Task requirements: Give back the line below containing "(277, 251) = (320, 446): pink" and every later line, exactly.

═════ Recorded information ═════

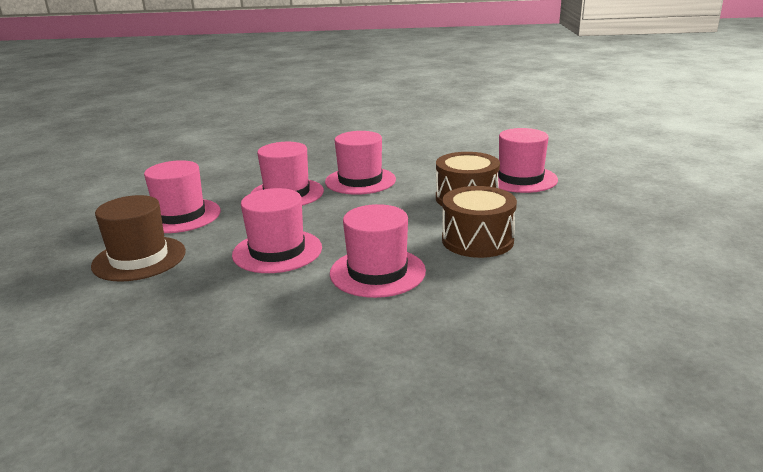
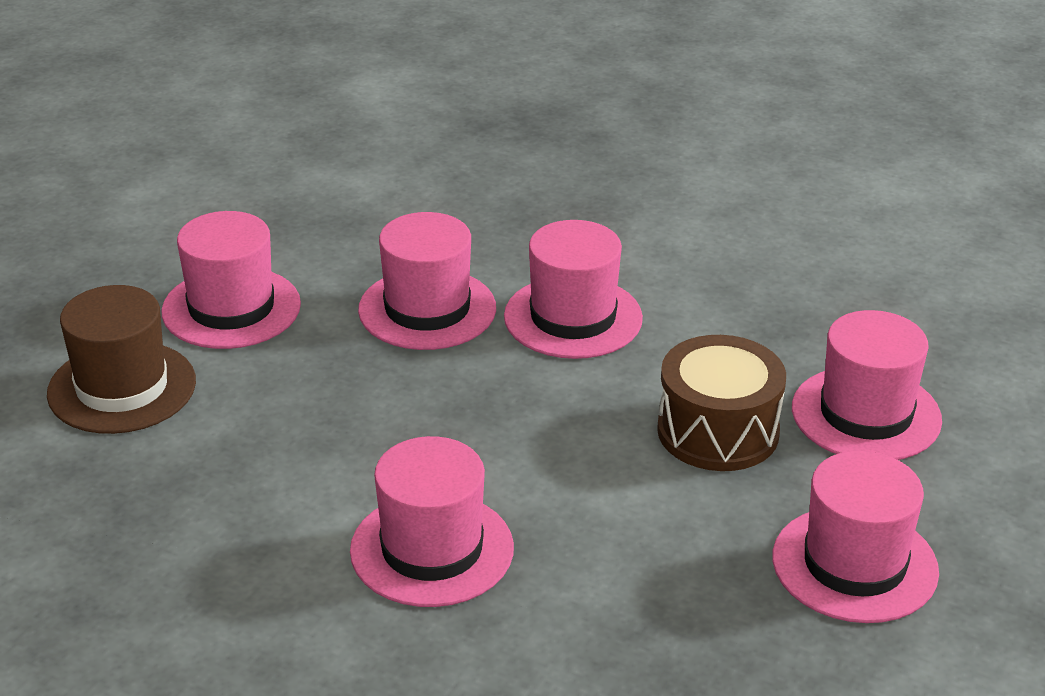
camera: 25 degrees right, 10 degrees up
(277, 251) = (320, 446): pink hat -> pink hat (854, 564)
(477, 240) = (644, 541): brown drum -> none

═════

Your solution:
(277, 251) = (320, 446): pink hat -> pink hat (854, 564)
(477, 240) = (644, 541): brown drum -> none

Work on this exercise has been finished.